(Problem details) Comb through the entries for "diode" and pull out each line that holds it.

Source data:
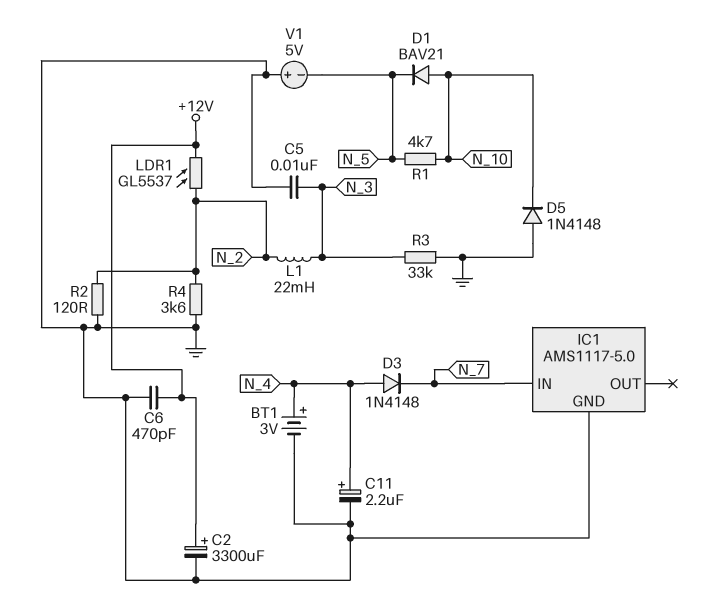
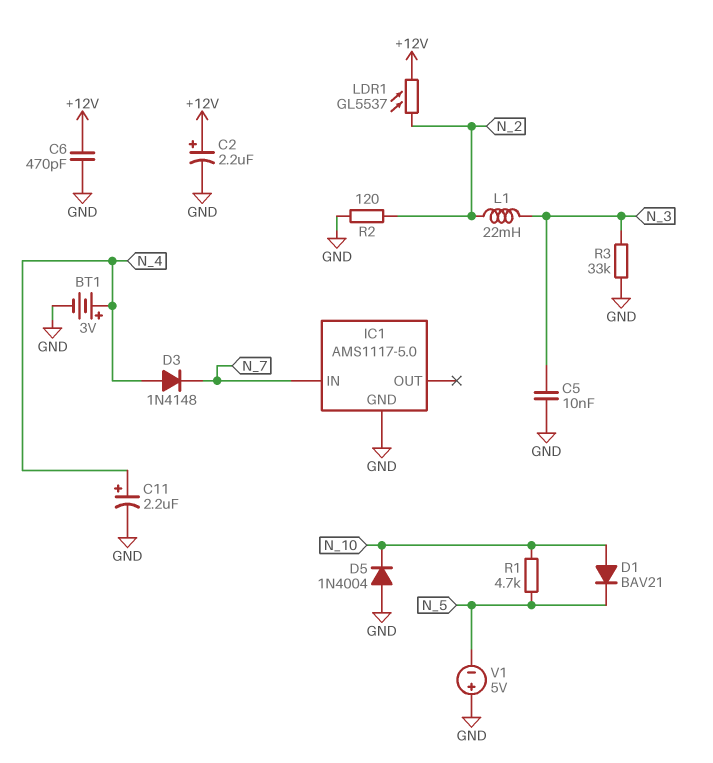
C2: 3300uF (plus +12V, minus GND) -> 2.2uF (plus +12V, minus GND)
D5: diode 1N4148 (A GND, K N_10) -> diode 1N4004 (A GND, K N_10)
R4: 3.6k (GND, N_2) -> none

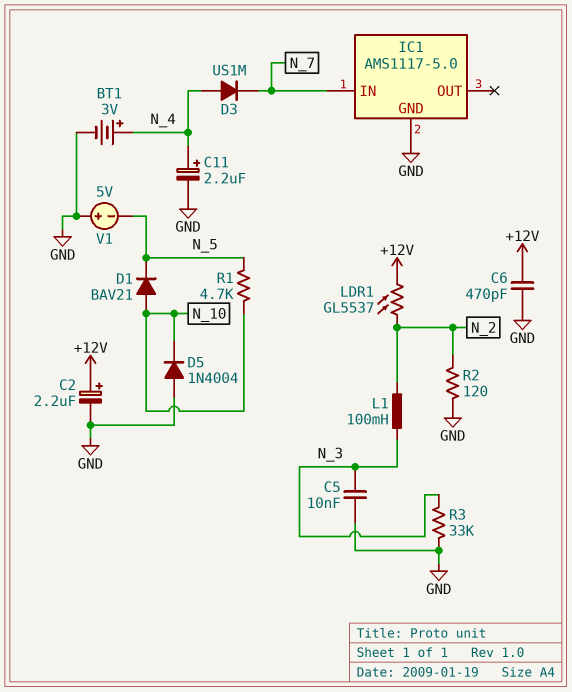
D3: diode 1N4148 (A N_4, K N_7) -> diode US1M (A N_4, K N_7)
L1: 22mH (N_2, N_3) -> 100mH (N_2, N_3)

(Your solution)
D5: diode 1N4148 (A GND, K N_10) -> diode 1N4004 (A GND, K N_10)
D3: diode 1N4148 (A N_4, K N_7) -> diode US1M (A N_4, K N_7)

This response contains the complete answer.